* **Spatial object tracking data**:
# # # #

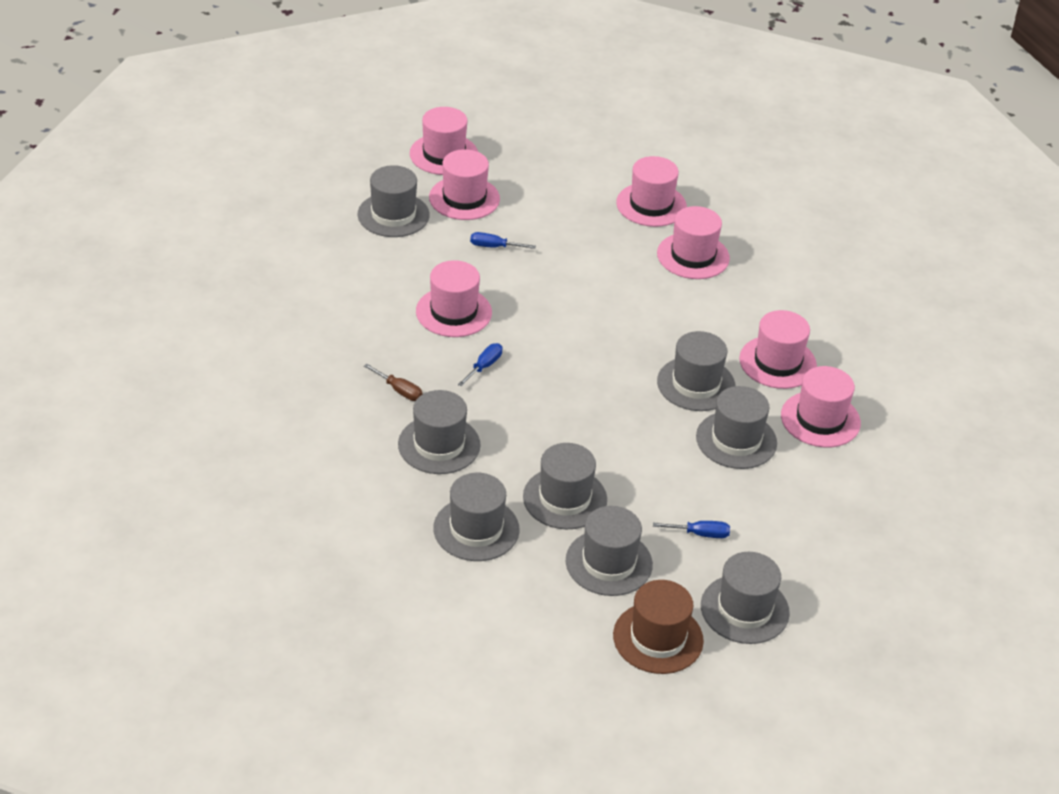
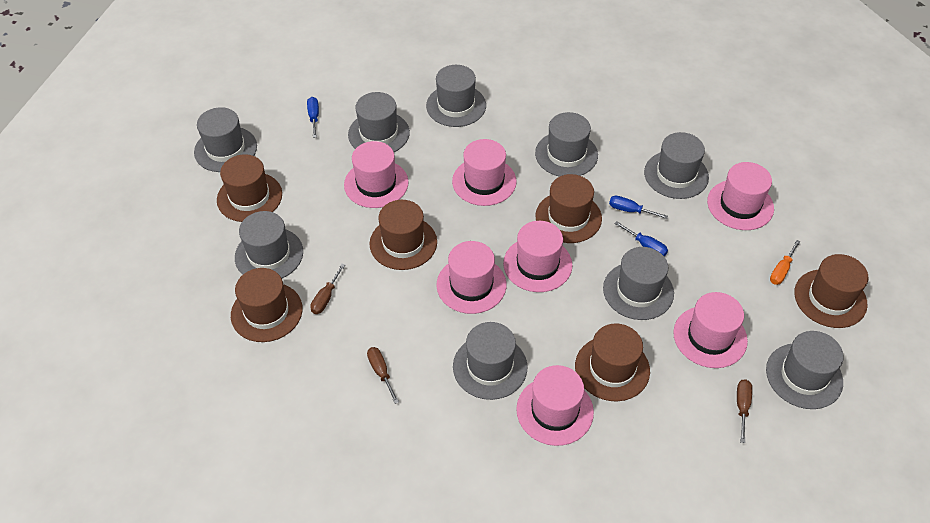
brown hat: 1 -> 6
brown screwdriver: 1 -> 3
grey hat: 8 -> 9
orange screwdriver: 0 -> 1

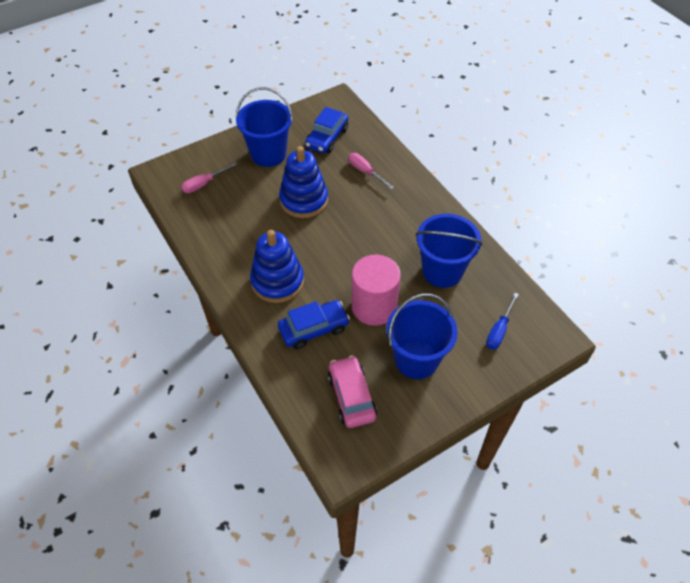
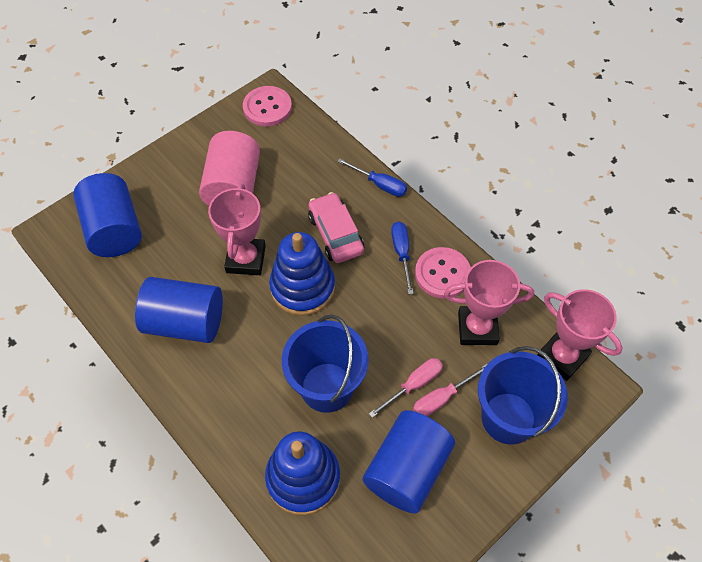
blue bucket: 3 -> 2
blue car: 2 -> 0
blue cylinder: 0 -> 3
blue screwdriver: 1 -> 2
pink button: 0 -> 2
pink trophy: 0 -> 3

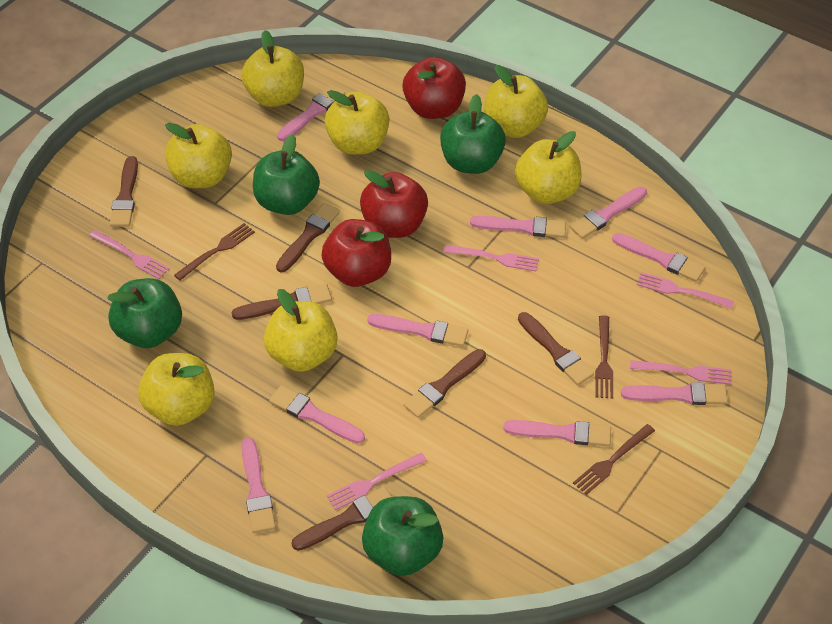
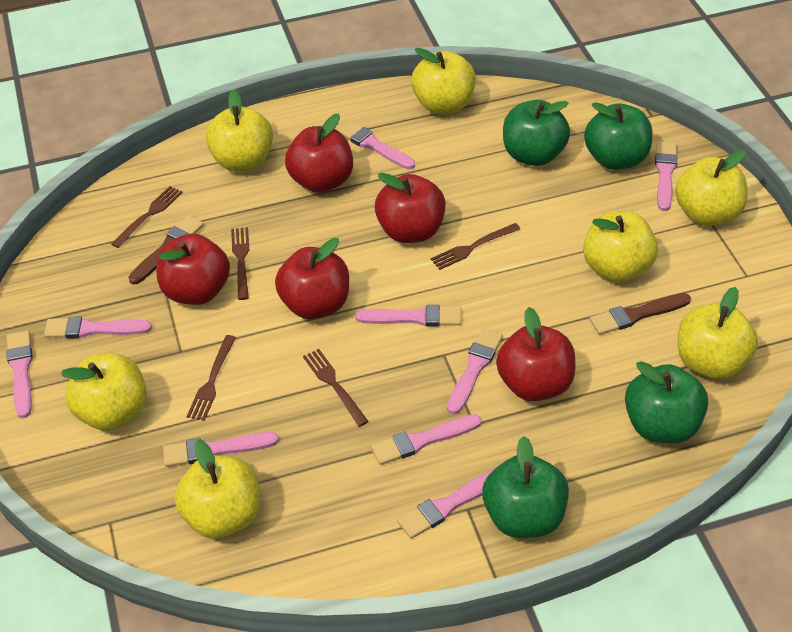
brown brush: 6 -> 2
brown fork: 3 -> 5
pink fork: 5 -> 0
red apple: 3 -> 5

# # # #

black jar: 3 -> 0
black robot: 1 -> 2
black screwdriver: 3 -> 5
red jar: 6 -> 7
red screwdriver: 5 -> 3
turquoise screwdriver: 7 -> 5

# # # #

* **Problem requirements**:
Print exactly, with no pictures, the lines above from the one that holds "blue screwdriver: 1 -> 2" through the one that holds "red apple: 3 -> 5", both of them included.

* **Answer space**:
blue screwdriver: 1 -> 2
pink button: 0 -> 2
pink trophy: 0 -> 3

brown brush: 6 -> 2
brown fork: 3 -> 5
pink fork: 5 -> 0
red apple: 3 -> 5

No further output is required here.